▸ WHAT THE EXERCISE ASKS
Copy every line of the records below verbatim, leaving out the pictures.

[start EXERCISE MATERIAL]

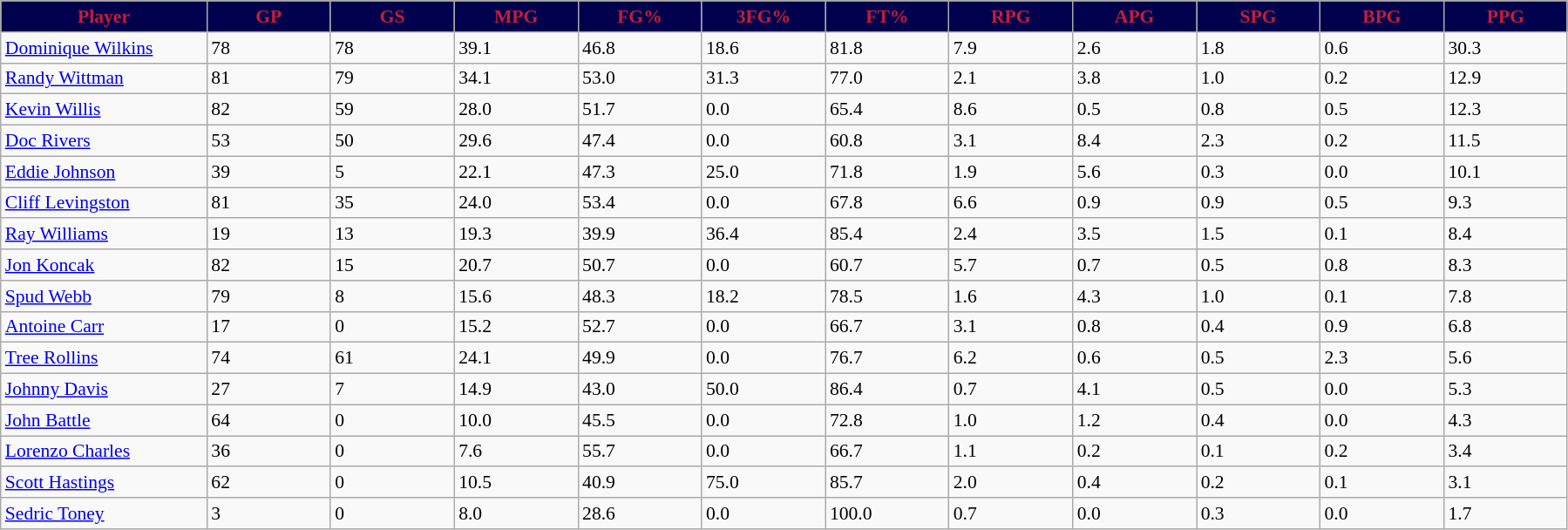
8.3 [1505, 265]
10.1 [1505, 172]
8 [392, 296]
8.6 [1011, 110]
14.9 [516, 390]
29.6 [516, 141]
51.7 [640, 110]
47.3 [640, 172]
13 [392, 234]
62 [268, 483]
1.8 [1259, 48]
MPG [516, 17]
15 [392, 265]
36.4 [764, 234]
3.8 [1135, 78]
39.9 [640, 234]
60.8 [887, 141]
39 [268, 172]
49.9 [640, 358]
53.4 [640, 203]
7.6 [516, 451]
9.3 [1505, 203]
50.0 [764, 390]
52.7 [640, 327]
28.0 [516, 110]
6.8 [1505, 327]
86.4 [887, 390]
28.6 [640, 513]
85.4 [887, 234]
18.6 [764, 48]
Johnny Davis [105, 390]
59 [392, 110]
1.5 [1259, 234]
12.9 [1505, 78]
FT% [887, 17]
1.7 [1505, 513]
22.1 [516, 172]
78.5 [887, 296]
40.9 [640, 483]
18.2 [764, 296]
Randy Wittman [105, 78]
Lorenzo Charles [105, 451]
100.0 [887, 513]
Sedric Toney [105, 513]
Antoine Carr [105, 327]
64 [268, 420]
19.3 [516, 234]
2.0 [1011, 483]
43.0 [640, 390]
75.0 [764, 483]
RPG [1011, 17]
77.0 [887, 78]
34.1 [516, 78]
1.6 [1011, 296]
46.8 [640, 48]
85.7 [887, 483]
19 [268, 234]
John Battle [105, 420]
7.8 [1505, 296]
APG [1135, 17]
BPG [1382, 17]
65.4 [887, 110]
72.8 [887, 420]
Scott Hastings [105, 483]
45.5 [640, 420]
76.7 [887, 358]
81.8 [887, 48]
55.7 [640, 451]
2.1 [1011, 78]
60.7 [887, 265]
50 [392, 141]
7 [392, 390]
5.3 [1505, 390]
Cliff Levingston [105, 203]
1.1 [1011, 451]
36 [268, 451]
Eddie Johnson [105, 172]
27 [268, 390]
10.0 [516, 420]
7.9 [1011, 48]
53.0 [640, 78]
Player [105, 17]
53 [268, 141]
50.7 [640, 265]
3.5 [1135, 234]
74 [268, 358]
25.0 [764, 172]
2.4 [1011, 234]
35 [392, 203]
48.3 [640, 296]
67.8 [887, 203]
4.1 [1135, 390]
FG% [640, 17]
Spud Webb [105, 296]
SPG [1259, 17]
71.8 [887, 172]
12.3 [1505, 110]
39.1 [516, 48]
8.0 [516, 513]
Doc Rivers [105, 141]
24.0 [516, 203]
6.2 [1011, 358]
11.5 [1505, 141]
61 [392, 358]
Ray Williams [105, 234]
3.4 [1505, 451]
15.2 [516, 327]
1.2 [1135, 420]
5 [392, 172]
20.7 [516, 265]
2.6 [1135, 48]
3FG% [764, 17]
15.6 [516, 296]
1.9 [1011, 172]
GS [392, 17]
PPG [1505, 17]
30.3 [1505, 48]
24.1 [516, 358]
Dominique Wilkins [105, 48]
17 [268, 327]
Kevin Willis [105, 110]
47.4 [640, 141]
10.5 [516, 483]
5.7 [1011, 265]
Jon Koncak [105, 265]
Tree Rollins [105, 358]
31.3 [764, 78]
3 [268, 513]
GP [268, 17]
6.6 [1011, 203]
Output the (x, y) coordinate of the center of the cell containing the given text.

[end EXERCISE MATERIAL]

▸ FINAL RESULT
8.3 [1505, 265]
10.1 [1505, 172]
8 [392, 296]
8.6 [1011, 110]
14.9 [516, 390]
29.6 [516, 141]
51.7 [640, 110]
47.3 [640, 172]
13 [392, 234]
62 [268, 483]
1.8 [1259, 48]
MPG [516, 17]
15 [392, 265]
36.4 [764, 234]
3.8 [1135, 78]
39.9 [640, 234]
60.8 [887, 141]
39 [268, 172]
49.9 [640, 358]
53.4 [640, 203]
7.6 [516, 451]
9.3 [1505, 203]
50.0 [764, 390]
52.7 [640, 327]
28.0 [516, 110]
6.8 [1505, 327]
86.4 [887, 390]
28.6 [640, 513]
85.4 [887, 234]
18.6 [764, 48]
Johnny Davis [105, 390]
59 [392, 110]
1.5 [1259, 234]
12.9 [1505, 78]
FT% [887, 17]
1.7 [1505, 513]
22.1 [516, 172]
78.5 [887, 296]
40.9 [640, 483]
18.2 [764, 296]
Randy Wittman [105, 78]
Lorenzo Charles [105, 451]
100.0 [887, 513]
Sedric Toney [105, 513]
Antoine Carr [105, 327]
64 [268, 420]
19.3 [516, 234]
2.0 [1011, 483]
43.0 [640, 390]
75.0 [764, 483]
RPG [1011, 17]
77.0 [887, 78]
34.1 [516, 78]
1.6 [1011, 296]
46.8 [640, 48]
85.7 [887, 483]
19 [268, 234]
John Battle [105, 420]
7.8 [1505, 296]
APG [1135, 17]
BPG [1382, 17]
65.4 [887, 110]
72.8 [887, 420]
Scott Hastings [105, 483]
45.5 [640, 420]
76.7 [887, 358]
81.8 [887, 48]
55.7 [640, 451]
2.1 [1011, 78]
60.7 [887, 265]
50 [392, 141]
7 [392, 390]
5.3 [1505, 390]
Cliff Levingston [105, 203]
1.1 [1011, 451]
36 [268, 451]
Eddie Johnson [105, 172]
27 [268, 390]
10.0 [516, 420]
7.9 [1011, 48]
53.0 [640, 78]
Player [105, 17]
53 [268, 141]
50.7 [640, 265]
3.5 [1135, 234]
74 [268, 358]
25.0 [764, 172]
2.4 [1011, 234]
35 [392, 203]
48.3 [640, 296]
67.8 [887, 203]
4.1 [1135, 390]
FG% [640, 17]
Spud Webb [105, 296]
SPG [1259, 17]
71.8 [887, 172]
12.3 [1505, 110]
39.1 [516, 48]
8.0 [516, 513]
Doc Rivers [105, 141]
24.0 [516, 203]
6.2 [1011, 358]
11.5 [1505, 141]
61 [392, 358]
Ray Williams [105, 234]
3.4 [1505, 451]
15.2 [516, 327]
1.2 [1135, 420]
5 [392, 172]
20.7 [516, 265]
2.6 [1135, 48]
3FG% [764, 17]
15.6 [516, 296]
1.9 [1011, 172]
GS [392, 17]
PPG [1505, 17]
30.3 [1505, 48]
24.1 [516, 358]
Dominique Wilkins [105, 48]
17 [268, 327]
Kevin Willis [105, 110]
47.4 [640, 141]
10.5 [516, 483]
5.7 [1011, 265]
Jon Koncak [105, 265]
Tree Rollins [105, 358]
31.3 [764, 78]
3 [268, 513]
GP [268, 17]
6.6 [1011, 203]
Output the (x, y) coordinate of the center of the cell containing the given text.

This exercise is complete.